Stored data
....................
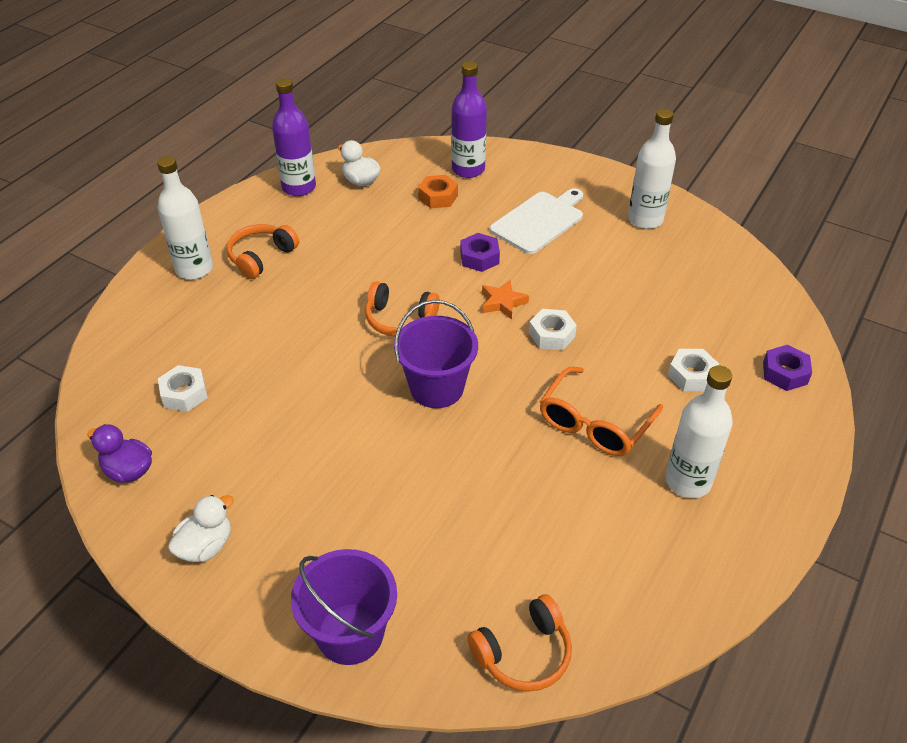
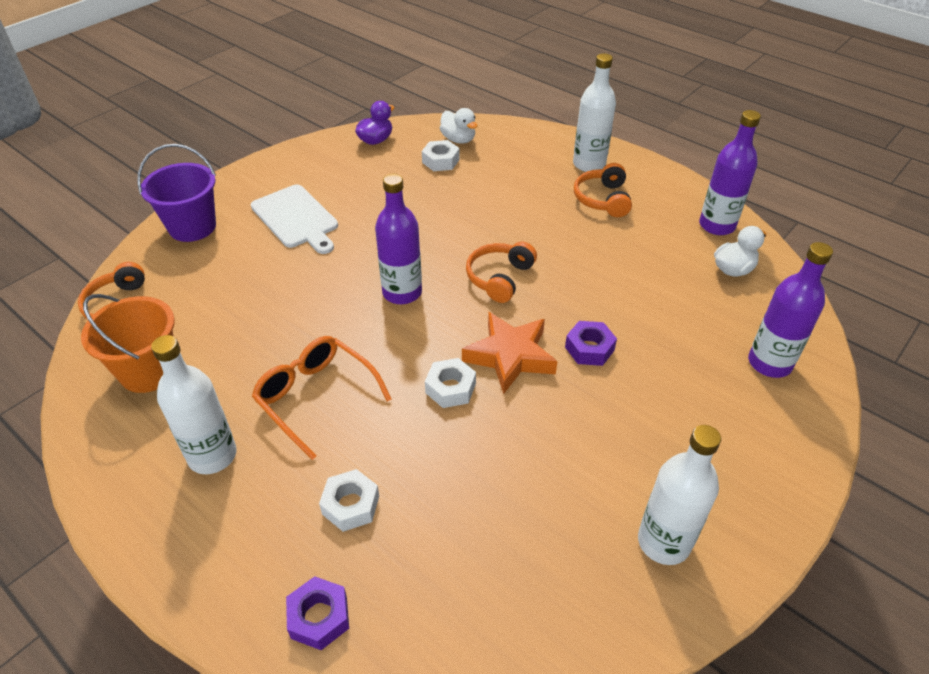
camera: 100 degrees right, 0 degrees up
(206, 546) = (296, 170): white duck -> white duck (458, 139)
(261, 257) = (602, 199): orange headphones -> orange headphones turned 135 degrees counterclockwise
(437, 388) = (402, 292): purple bucket -> purple bottle
(438, 197) = (706, 328): orange nut -> none
(502, 303) = (510, 356): orange star -> orange star, size x1.74
(539, 221) = (659, 416): white cutting board -> white cutting board (296, 218)
(611, 577) = (149, 371): none -> orange bucket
....................
WORK ITEM:
May I have exactly the lines from the one containing "(539, 221) = (659, 416): white" through the last line of the data, both included?

SOLUTION:
(539, 221) = (659, 416): white cutting board -> white cutting board (296, 218)
(611, 577) = (149, 371): none -> orange bucket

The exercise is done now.